Exercise
Provide only the number of lines below that contain the word "cone".

===

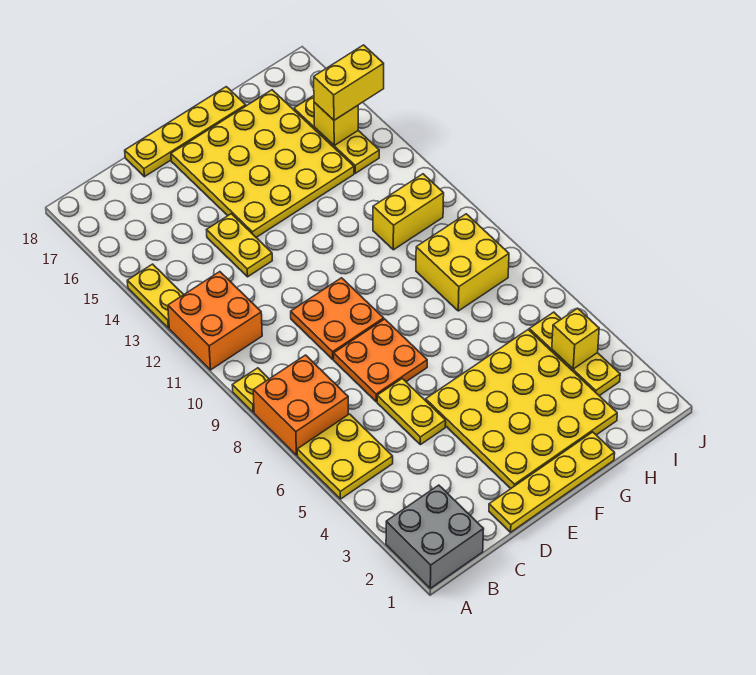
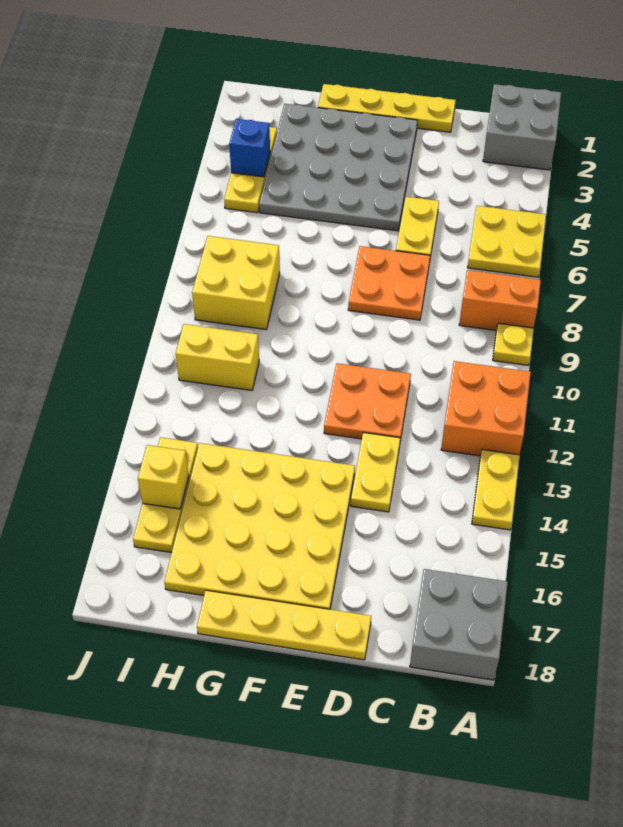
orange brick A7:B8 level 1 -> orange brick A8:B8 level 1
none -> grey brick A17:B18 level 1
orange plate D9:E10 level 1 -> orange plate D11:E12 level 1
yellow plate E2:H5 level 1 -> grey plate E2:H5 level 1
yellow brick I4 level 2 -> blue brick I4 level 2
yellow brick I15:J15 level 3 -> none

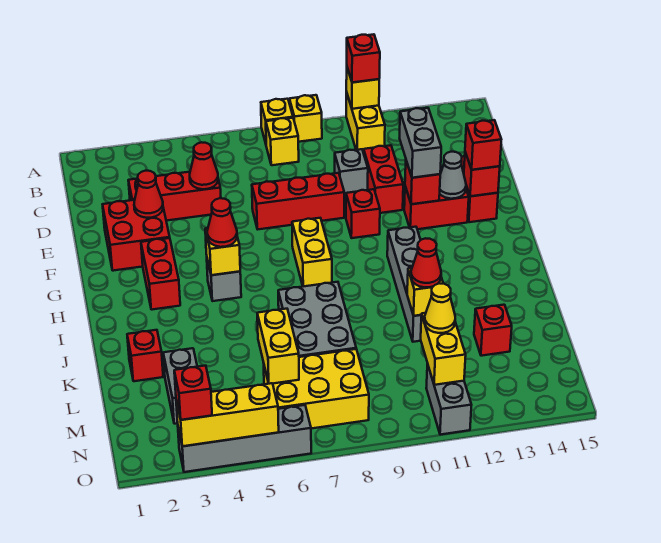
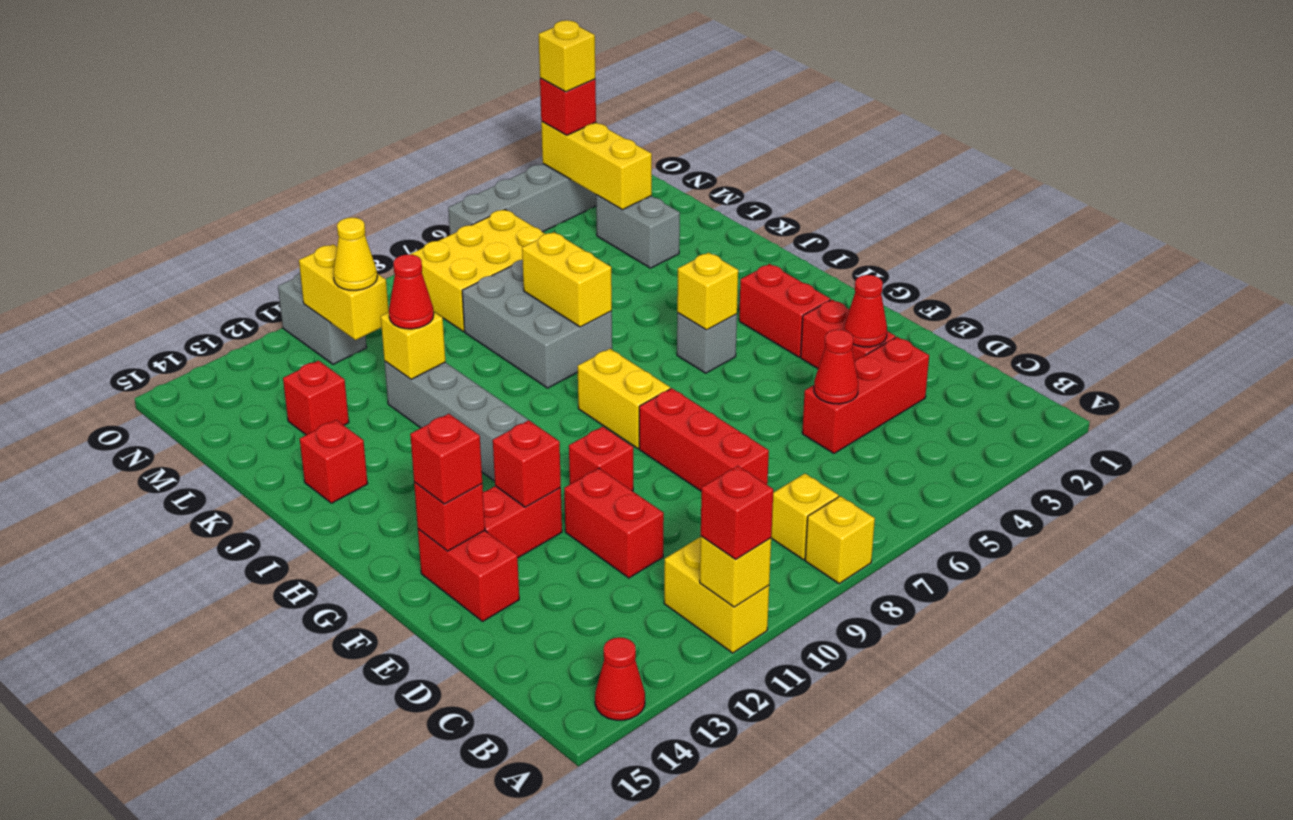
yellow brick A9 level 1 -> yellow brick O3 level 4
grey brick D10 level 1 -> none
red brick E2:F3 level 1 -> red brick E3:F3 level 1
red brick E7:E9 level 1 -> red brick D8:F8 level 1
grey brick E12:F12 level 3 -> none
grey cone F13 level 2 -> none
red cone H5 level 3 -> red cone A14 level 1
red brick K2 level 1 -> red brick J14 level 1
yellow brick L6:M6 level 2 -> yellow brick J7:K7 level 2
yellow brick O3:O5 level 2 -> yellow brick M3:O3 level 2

===

Result
2